Make an exact copy of the entries, and keep any pictures out of it.

[Start of Attachment]

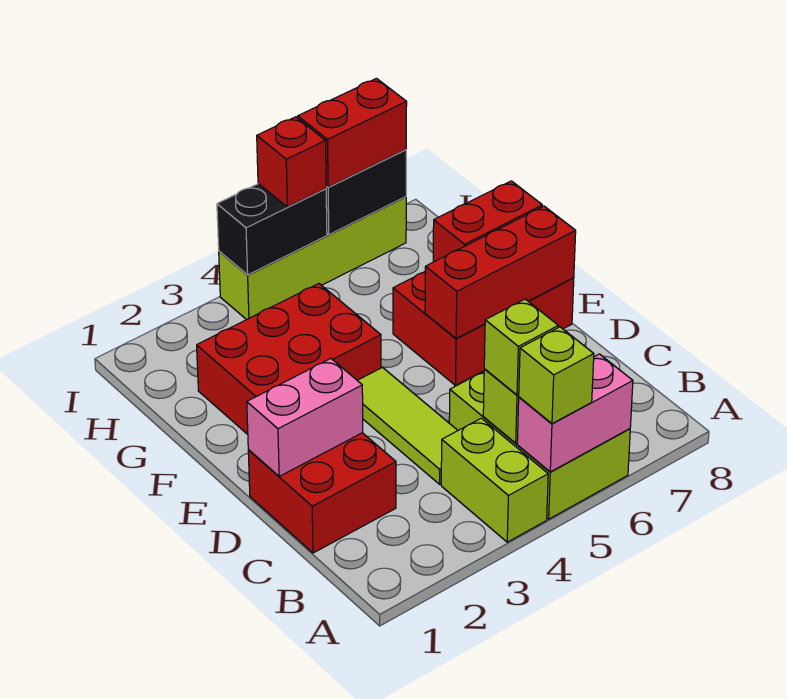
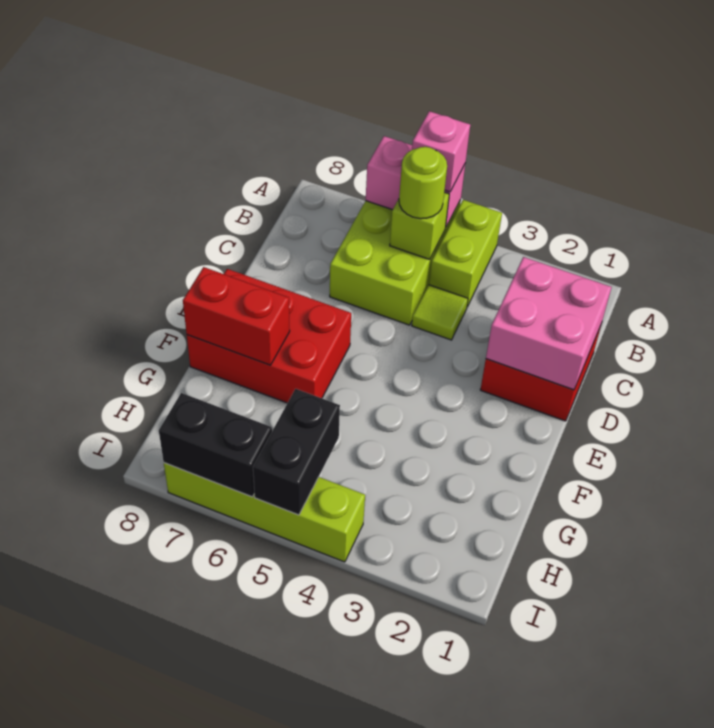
lime brick A5 level 3 -> pink brick A5 level 3
lime brick B5 level 3 -> lime round brick B5 level 3
lime tile C4:E4 level 1 -> lime tile C4 level 1
pink brick D1:D2 level 2 -> pink brick C1:D2 level 2
red brick E6:E8 level 2 -> none
red brick F2:G4 level 1 -> none
black brick I4:I5 level 2 -> black brick H5:I5 level 2
red brick I5 level 3 -> none
red brick I6:I7 level 3 -> none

[End of Attachment]

Solution>
lime brick A5 level 3 -> pink brick A5 level 3
lime brick B5 level 3 -> lime round brick B5 level 3
lime tile C4:E4 level 1 -> lime tile C4 level 1
pink brick D1:D2 level 2 -> pink brick C1:D2 level 2
red brick E6:E8 level 2 -> none
red brick F2:G4 level 1 -> none
black brick I4:I5 level 2 -> black brick H5:I5 level 2
red brick I5 level 3 -> none
red brick I6:I7 level 3 -> none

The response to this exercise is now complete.